> Instructions to follow:
Only lines containing "colour" belong in the answer, each copied from the entries below.

* * *

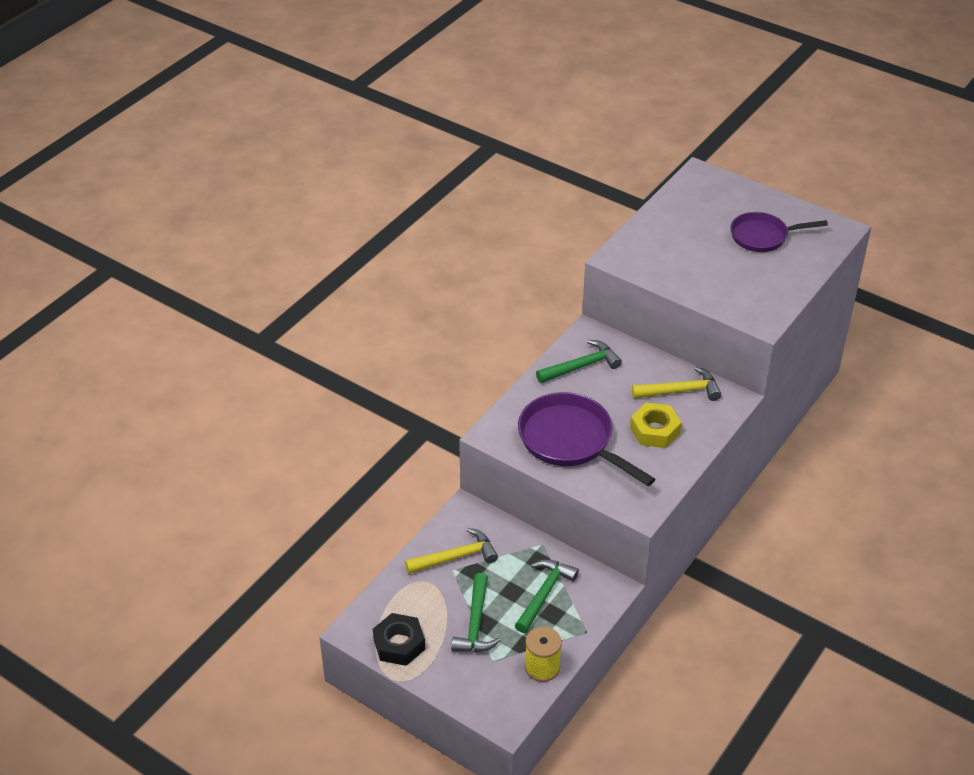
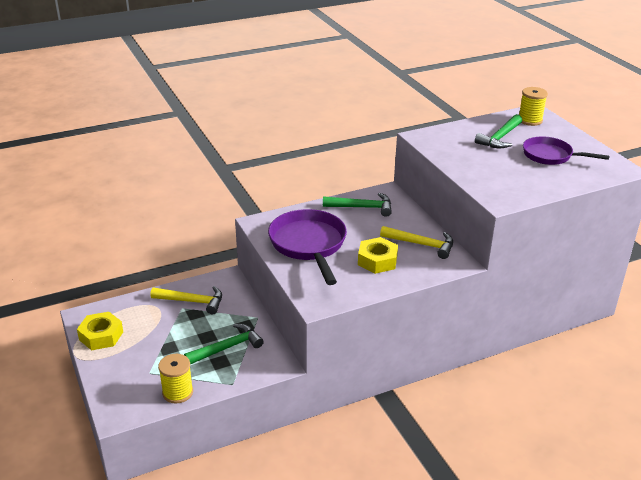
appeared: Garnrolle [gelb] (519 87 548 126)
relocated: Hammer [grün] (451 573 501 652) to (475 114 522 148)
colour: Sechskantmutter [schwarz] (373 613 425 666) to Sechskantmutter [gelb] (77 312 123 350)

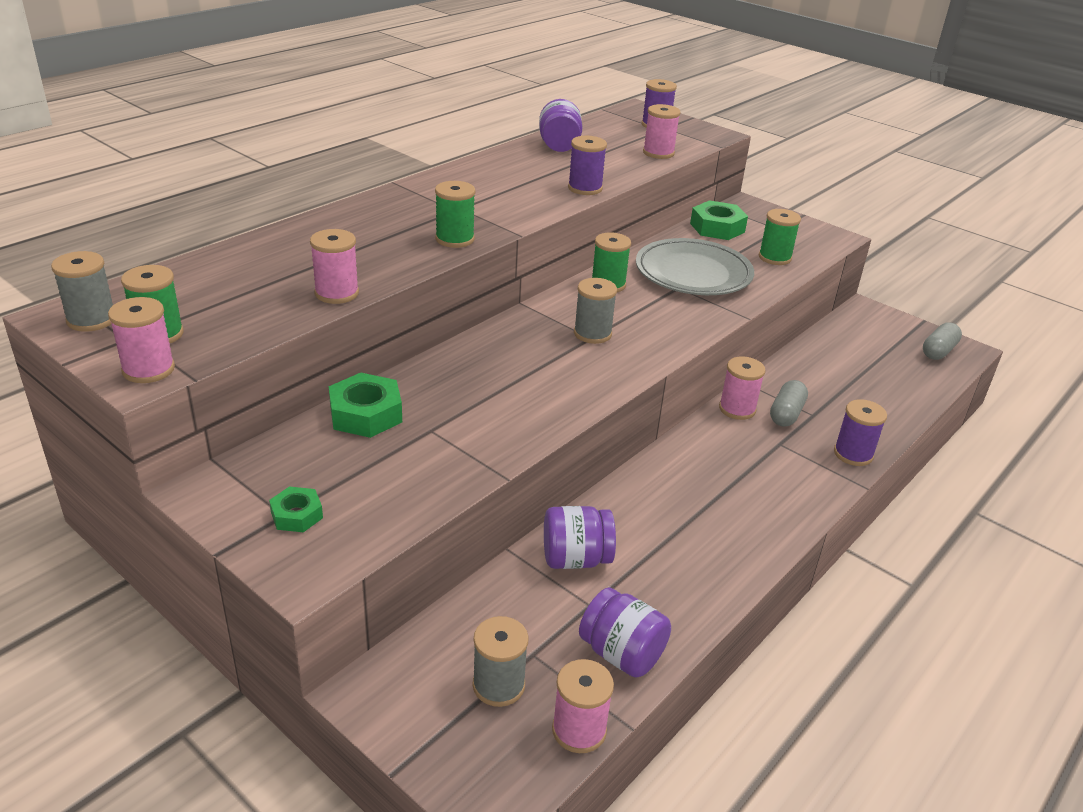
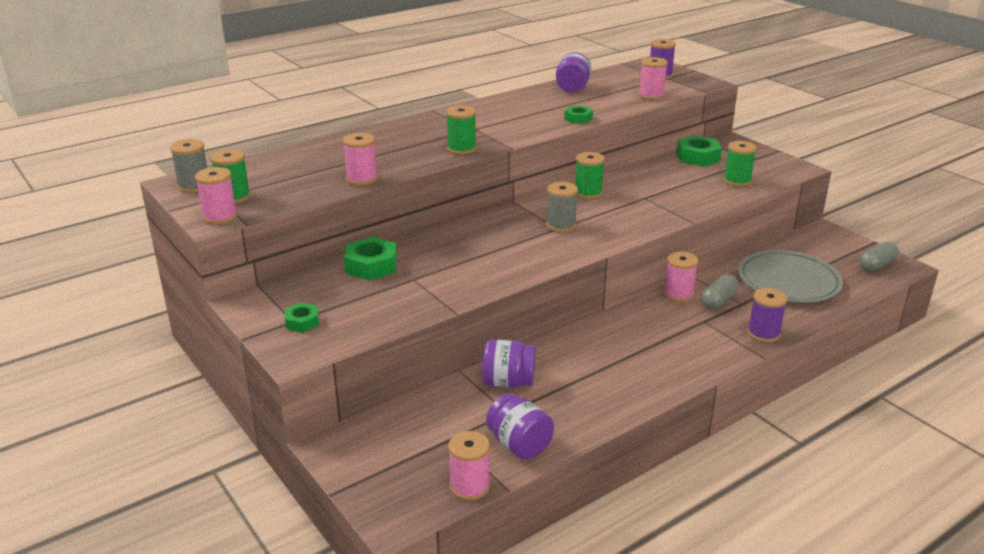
missing: Garnrolle [grau] (473 616 529 707)
relocated: Teller [grau] (636 238 754 295) to (738 250 843 303)
exchanged: Garnrolle [lila] (568 136 607 195) to Sechskantmutter [grün] (564 106 593 124)

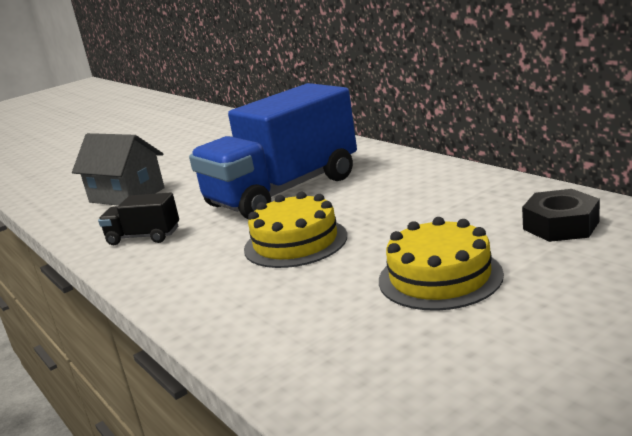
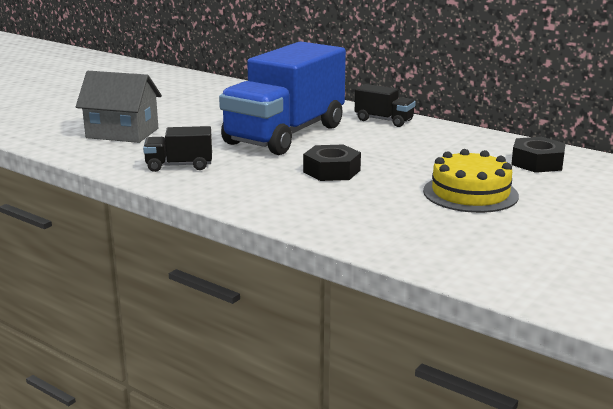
appeared: Lastwagen [schwarz] (355 84 416 127)
exchanged: Kuchen [gelb] (244 192 347 268) to Sechskantmutter [schwarz] (303 144 361 181)

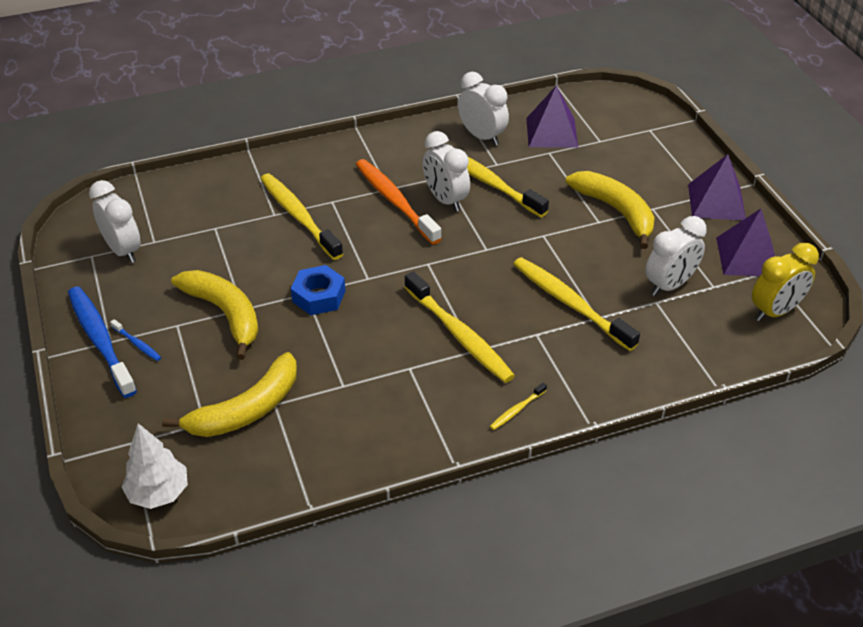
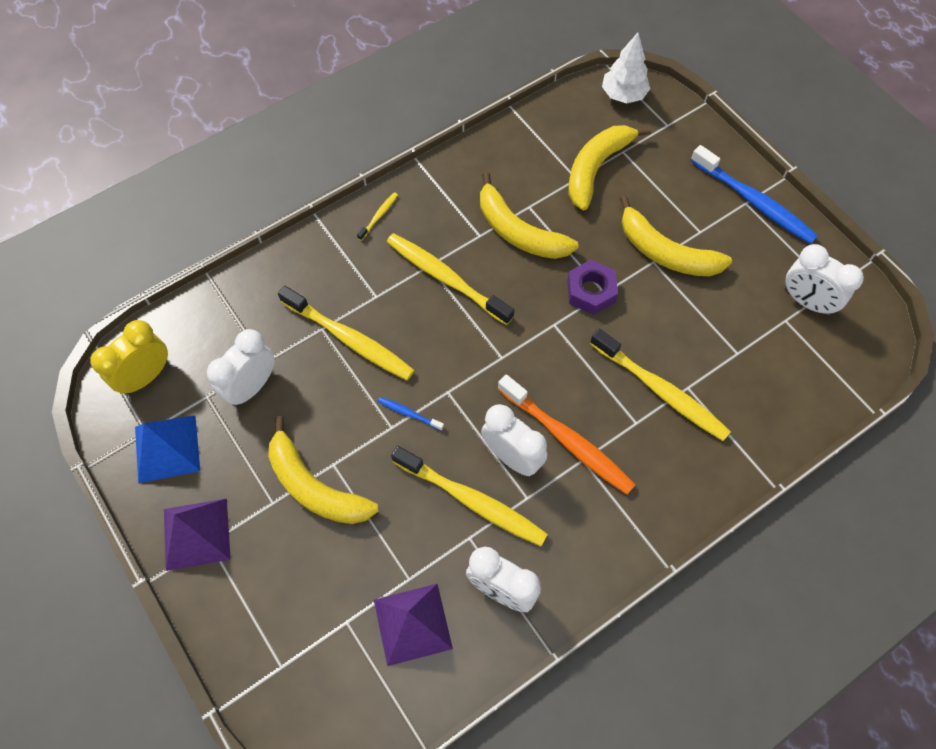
appeared: Banane [gelb] (480 172 578 259)
relocated: Zahnbürste [blau] (110 319 161 361) to (378 397 444 431)
colour: Pyramide [lila] (716 209 775 276) to Pyramide [blau] (135 415 200 483); Sechskantmutter [blau] (291 265 345 315) to Sechskantmutter [lila] (567 260 618 315)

* * *

> Answer to this task:
colour: Sechskantmutter [schwarz] (373 613 425 666) to Sechskantmutter [gelb] (77 312 123 350)
colour: Pyramide [lila] (716 209 775 276) to Pyramide [blau] (135 415 200 483); Sechskantmutter [blau] (291 265 345 315) to Sechskantmutter [lila] (567 260 618 315)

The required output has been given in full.